TASK STATEMENT
Reproduce the data in full, exactly as given, leaving images out.

DATA EXTRACT
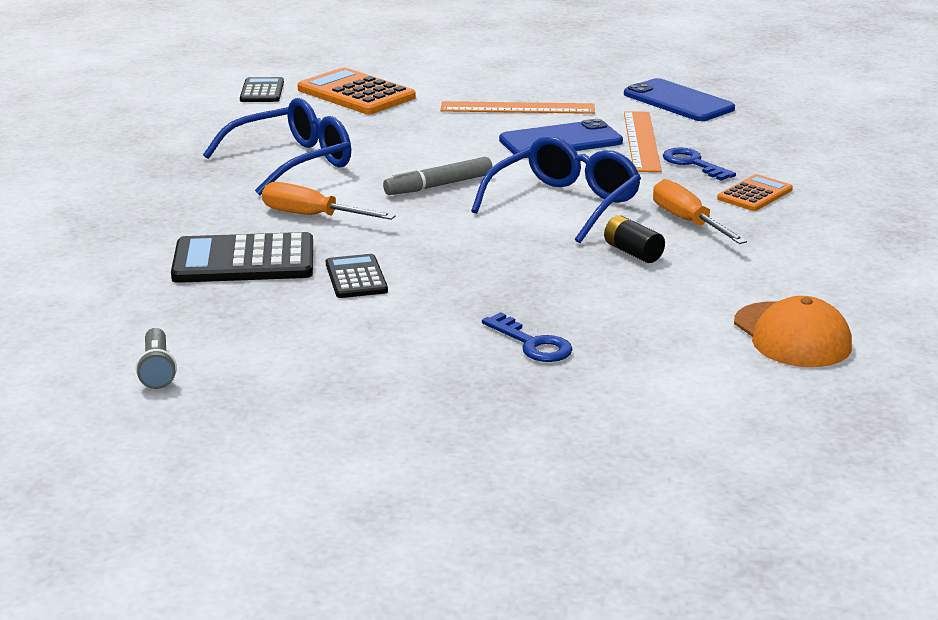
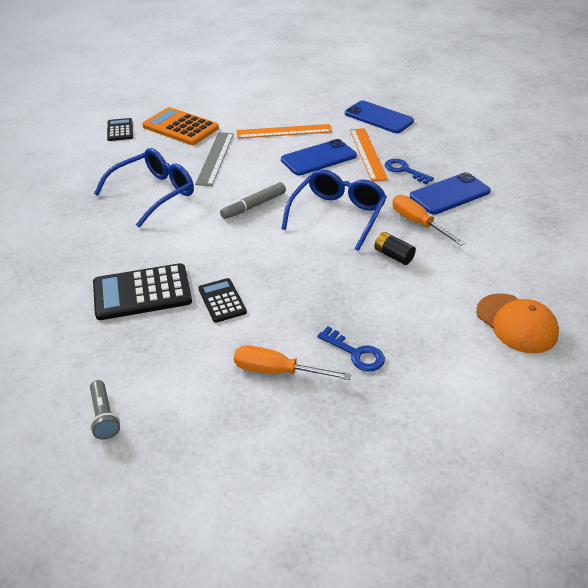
camera: 10 degrees left, 15 degrees up
orange screwdriver [262,182,396,220] -> orange screwdriver moved to [234,345,352,380]
orange calculator [717,174,793,211] -> blue phone [410,172,491,215]
none -> grey ruler [195,132,234,186]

YOUR SOLUTION
camera: 10 degrees left, 15 degrees up
orange screwdriver [262,182,396,220] -> orange screwdriver moved to [234,345,352,380]
orange calculator [717,174,793,211] -> blue phone [410,172,491,215]
none -> grey ruler [195,132,234,186]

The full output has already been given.